(Supplied entries):
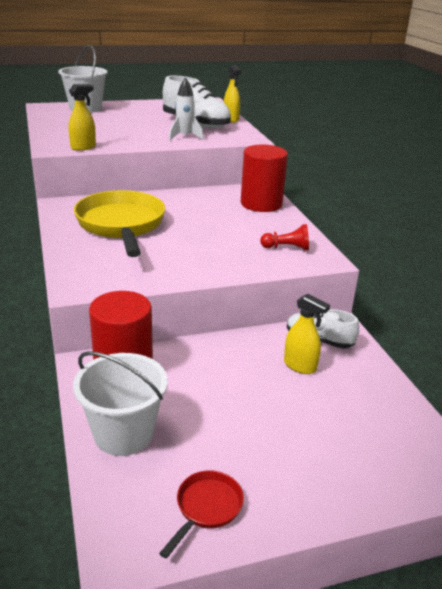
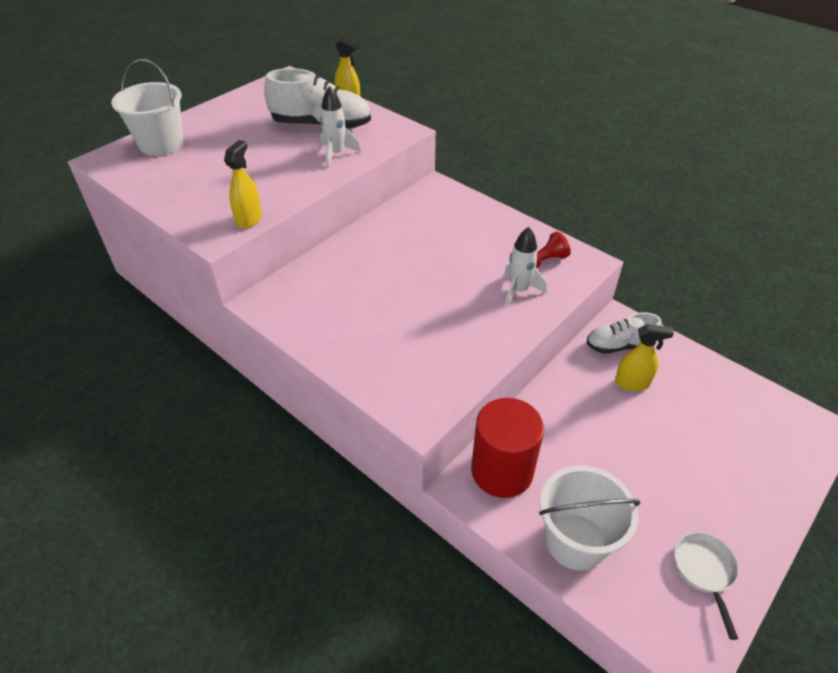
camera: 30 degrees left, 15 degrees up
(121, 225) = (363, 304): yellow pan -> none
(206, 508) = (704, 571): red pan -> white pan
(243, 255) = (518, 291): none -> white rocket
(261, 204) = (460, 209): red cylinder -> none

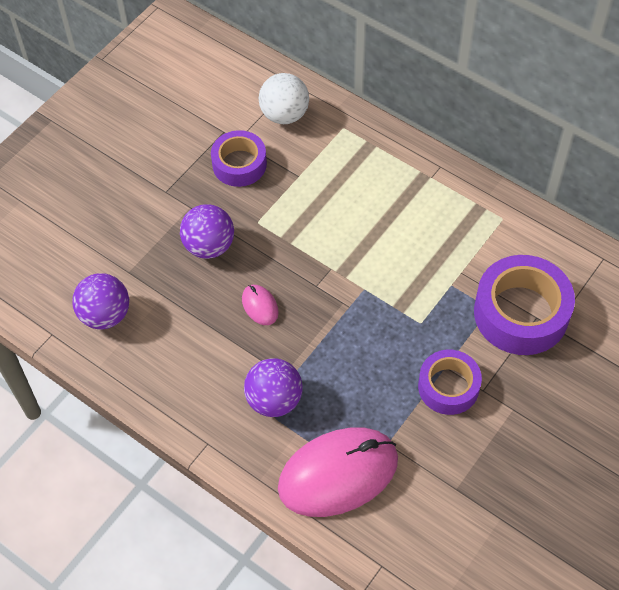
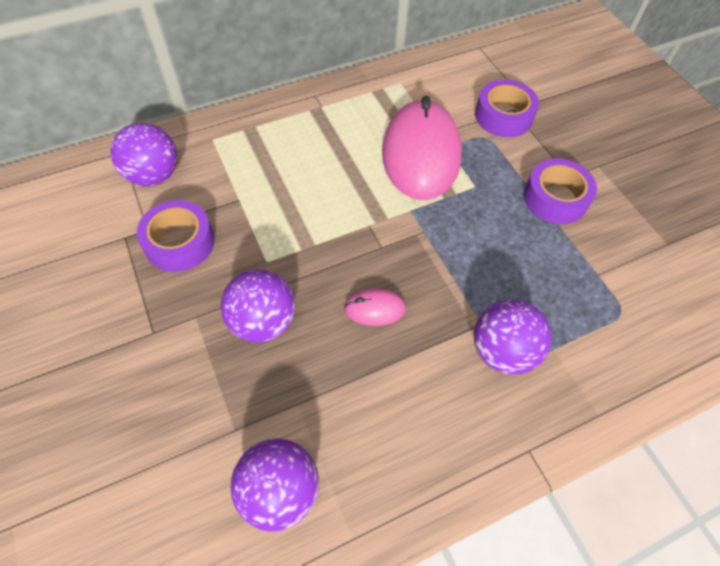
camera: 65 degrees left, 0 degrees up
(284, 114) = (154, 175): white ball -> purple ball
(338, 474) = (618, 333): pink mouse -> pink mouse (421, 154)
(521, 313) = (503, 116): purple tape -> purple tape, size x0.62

(Exercise instructions): Return the lines above, from the one containing "(338, 474) = (618, 333): pink" to the end, exactly as they stand.

(Answer):
(338, 474) = (618, 333): pink mouse -> pink mouse (421, 154)
(521, 313) = (503, 116): purple tape -> purple tape, size x0.62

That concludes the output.